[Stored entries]
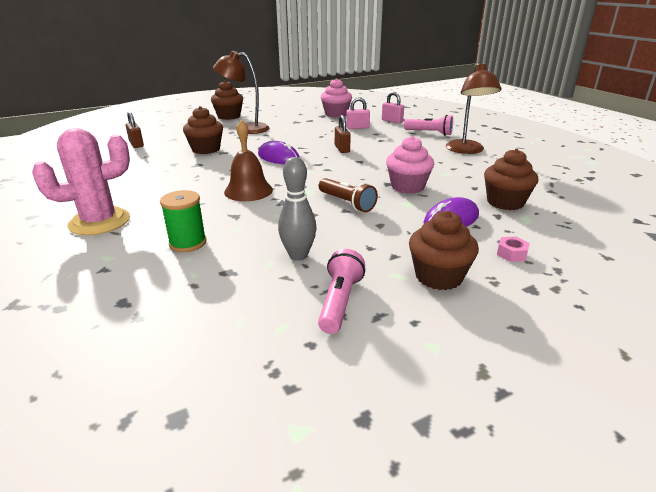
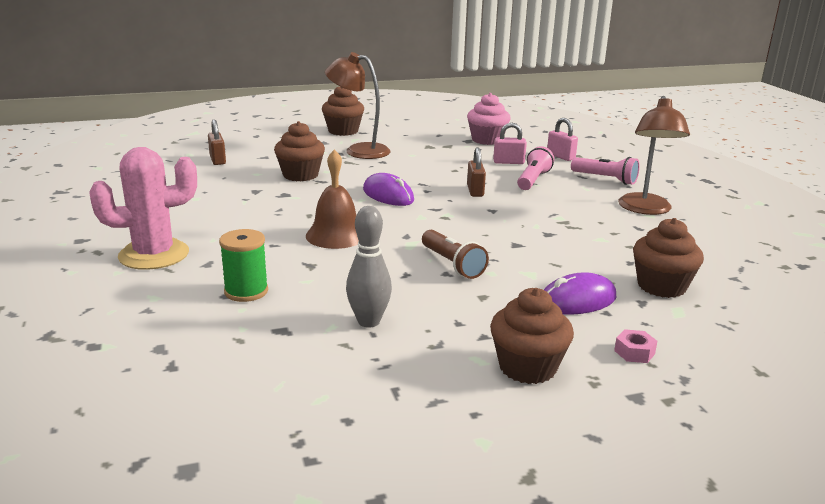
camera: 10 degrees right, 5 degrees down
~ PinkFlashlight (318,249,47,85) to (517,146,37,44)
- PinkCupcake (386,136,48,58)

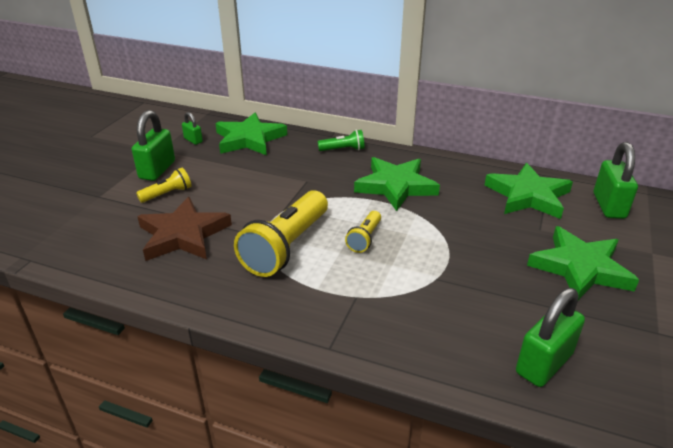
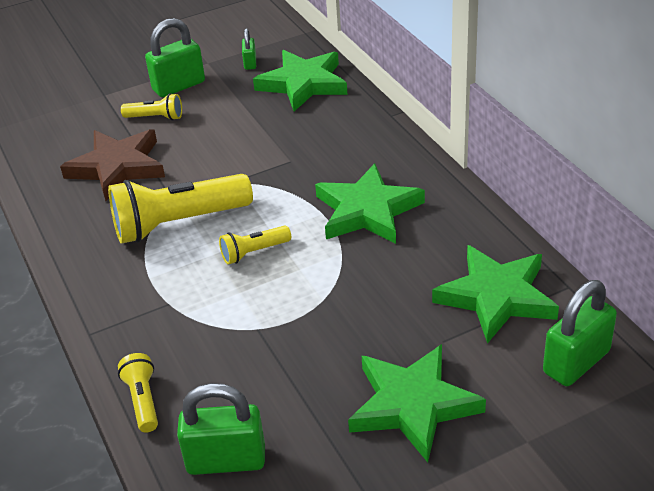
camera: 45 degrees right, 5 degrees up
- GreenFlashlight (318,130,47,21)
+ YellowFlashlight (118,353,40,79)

> [EXERCISE PROMPT] Transcribe all entries above exactly. Omit the pictures.

> [SOLUTION FOR THIS TASK]
camera: 10 degrees right, 5 degrees down
~ PinkFlashlight (318,249,47,85) to (517,146,37,44)
- PinkCupcake (386,136,48,58)

camera: 45 degrees right, 5 degrees up
- GreenFlashlight (318,130,47,21)
+ YellowFlashlight (118,353,40,79)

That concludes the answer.